- **Dataset entries**:
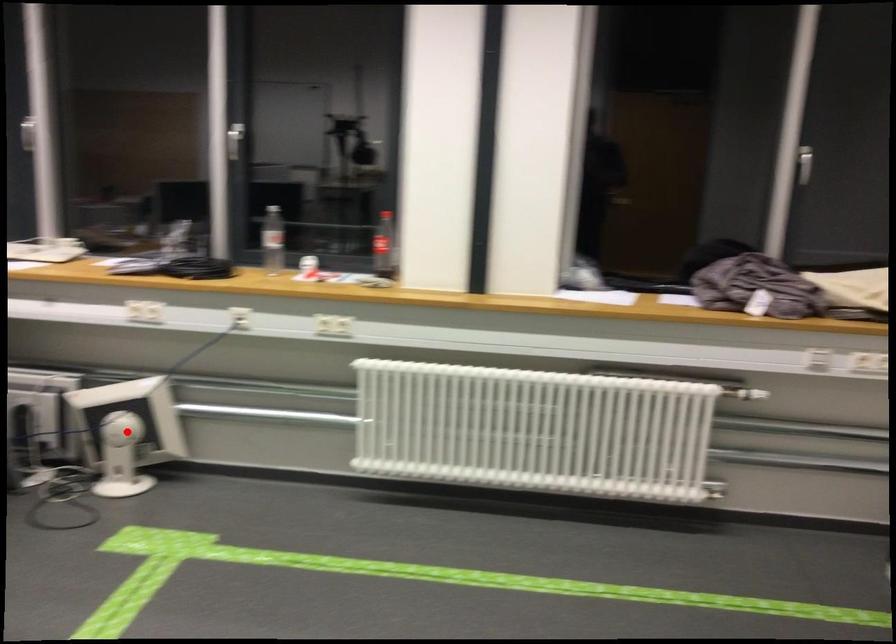
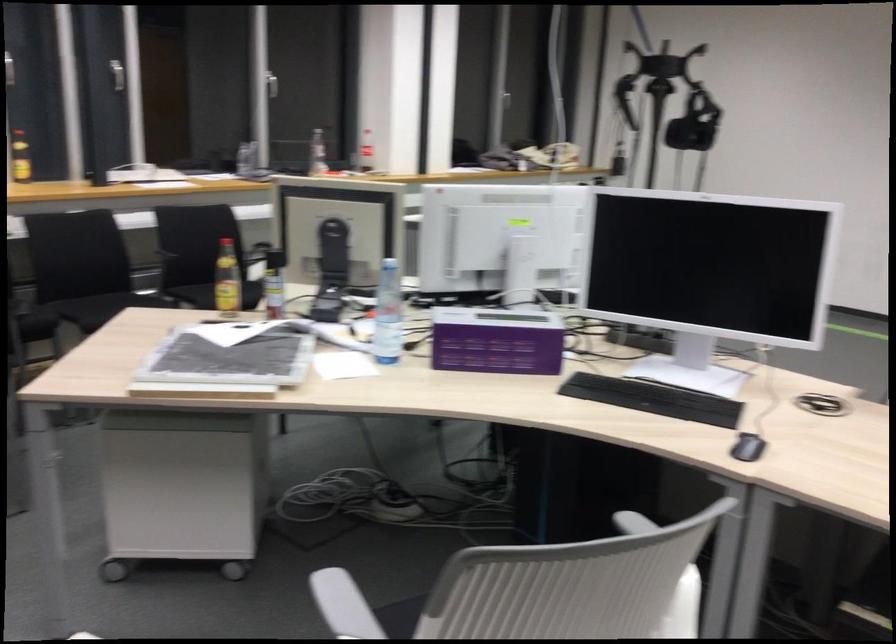
Question: I am providing you with two images of the same scene from different viewpoints. A red point is marked on the first image. Is the red point's position out of view in image 2?

Choices:
 (A) Yes
 (B) No

Answer: (A)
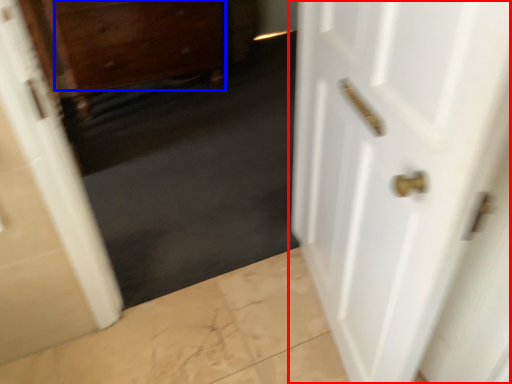
Question: Which object is closer to the camera taking this photo, door (highlighted by a red box) or drawer (highlighted by a blue box)?

Choices:
 (A) door
 (B) drawer

Answer: (A)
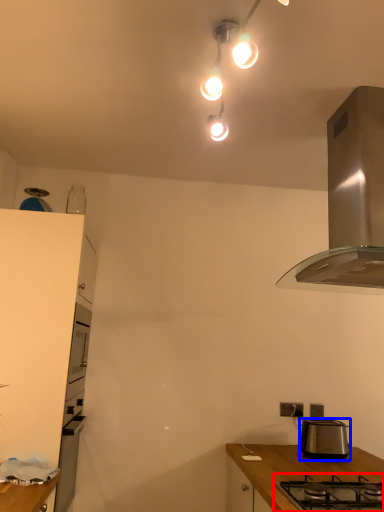
Question: Among these objects, which one is nearest to the camera, gas stove (highlighted by a red box) or toaster (highlighted by a blue box)?

Choices:
 (A) gas stove
 (B) toaster

Answer: (A)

- **Instructions to follow**: Please reproduce the text of all the entries above word for word, leaving the pictures out.

- **Solution to this exercise**:
Question: I am providing you with two images of the same scene from different viewpoints. A red point is marked on the first image. Is the red point's position out of view in image 2?

Choices:
 (A) Yes
 (B) No

Answer: (A)
Question: Which object is closer to the camera taking this photo, door (highlighted by a red box) or drawer (highlighted by a blue box)?

Choices:
 (A) door
 (B) drawer

Answer: (A)
Question: Among these objects, which one is nearest to the camera, gas stove (highlighted by a red box) or toaster (highlighted by a blue box)?

Choices:
 (A) gas stove
 (B) toaster

Answer: (A)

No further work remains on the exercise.